_Action item_. Below, locate the line that contains "door: (199, 148) -> (119, 115), hinge flipped". Repeat exactly from that line to the line that contains "shelving: (1102, 1135) -> (477, 76), moved", inclusive, leaving out the pictures.

_Records for the task_.
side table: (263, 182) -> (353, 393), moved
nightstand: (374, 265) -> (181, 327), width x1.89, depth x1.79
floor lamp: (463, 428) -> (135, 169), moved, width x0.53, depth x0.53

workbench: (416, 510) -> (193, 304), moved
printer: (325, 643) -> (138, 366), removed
* * *
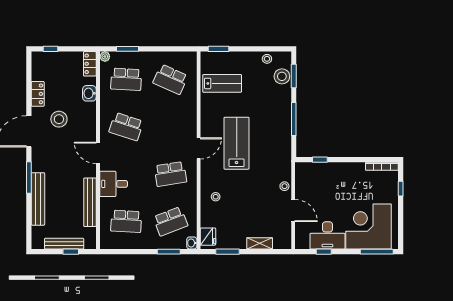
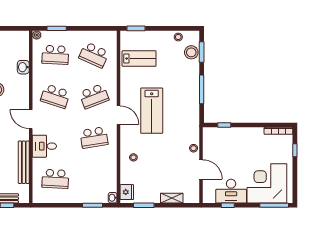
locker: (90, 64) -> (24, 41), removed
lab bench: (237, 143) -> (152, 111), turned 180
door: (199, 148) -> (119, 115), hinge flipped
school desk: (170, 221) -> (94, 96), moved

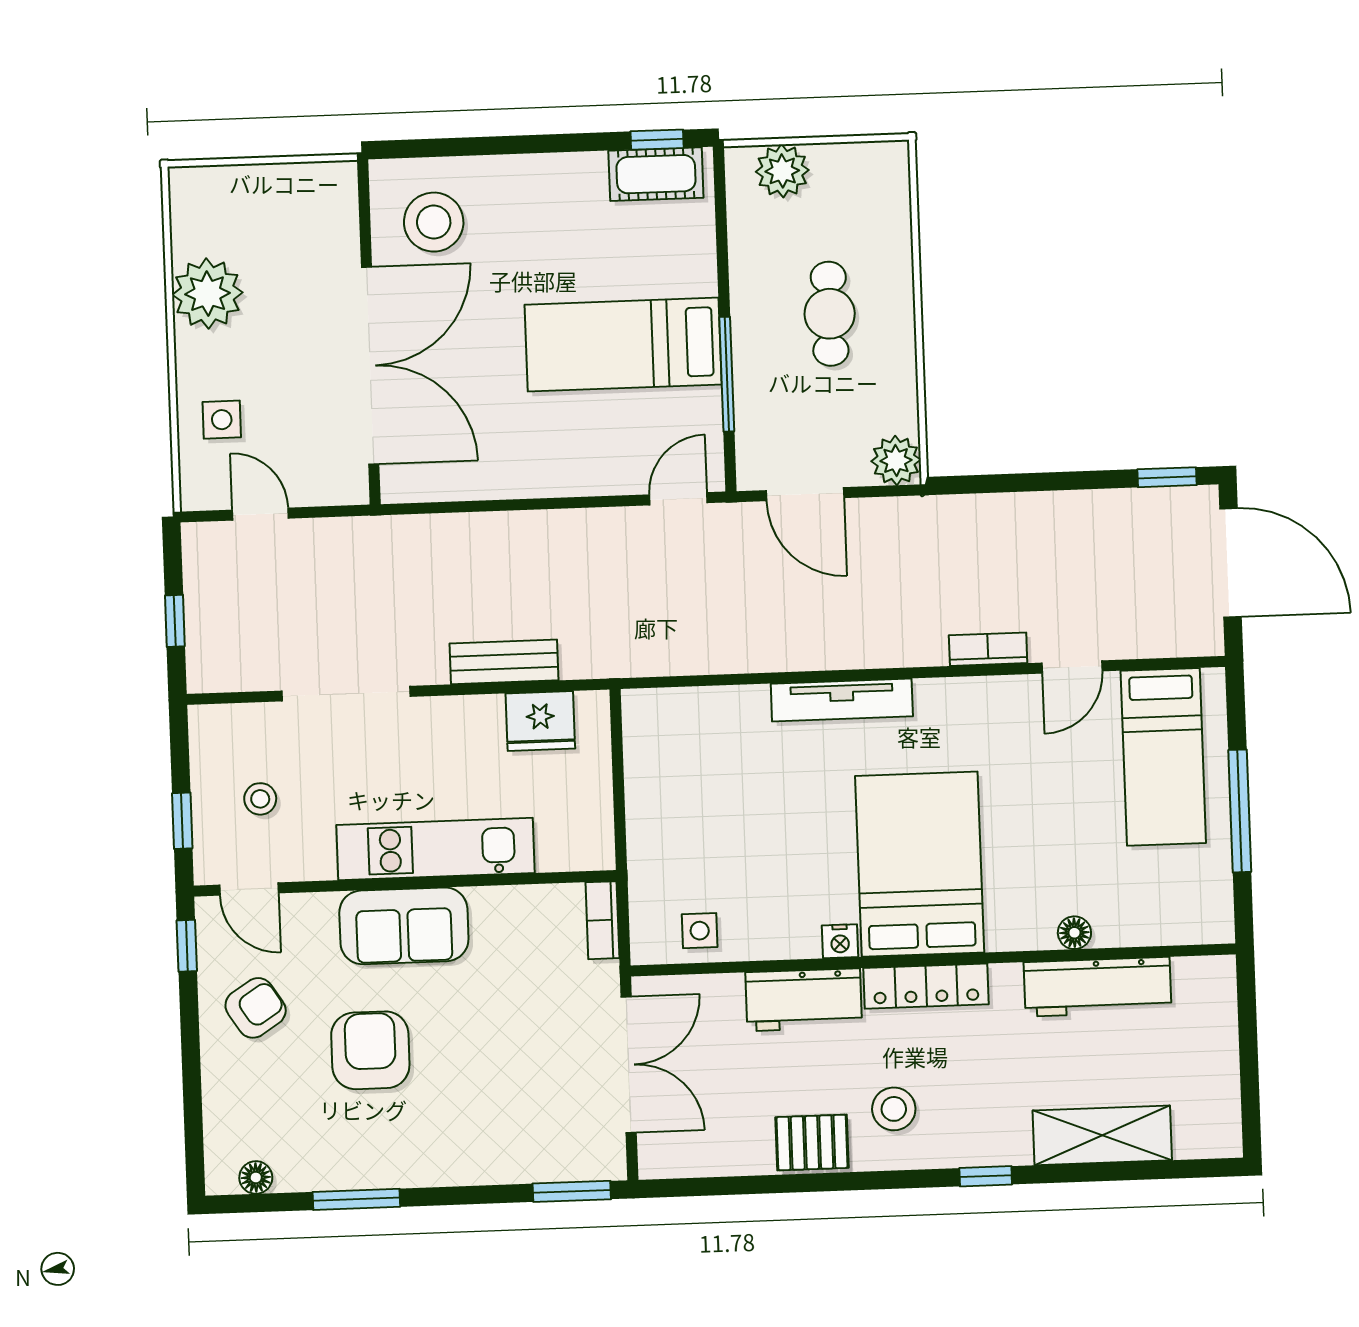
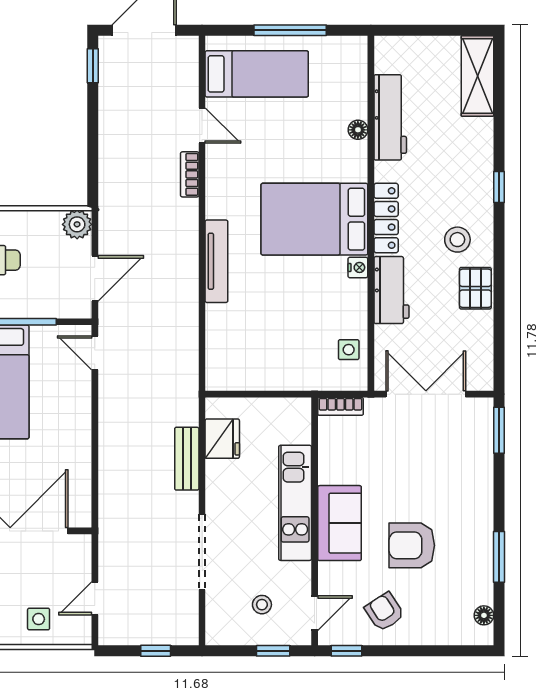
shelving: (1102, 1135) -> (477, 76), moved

_Result of the task_.
door: (199, 148) -> (119, 115), hinge flipped
school desk: (170, 221) -> (94, 96), moved

shelving: (1102, 1135) -> (477, 76), moved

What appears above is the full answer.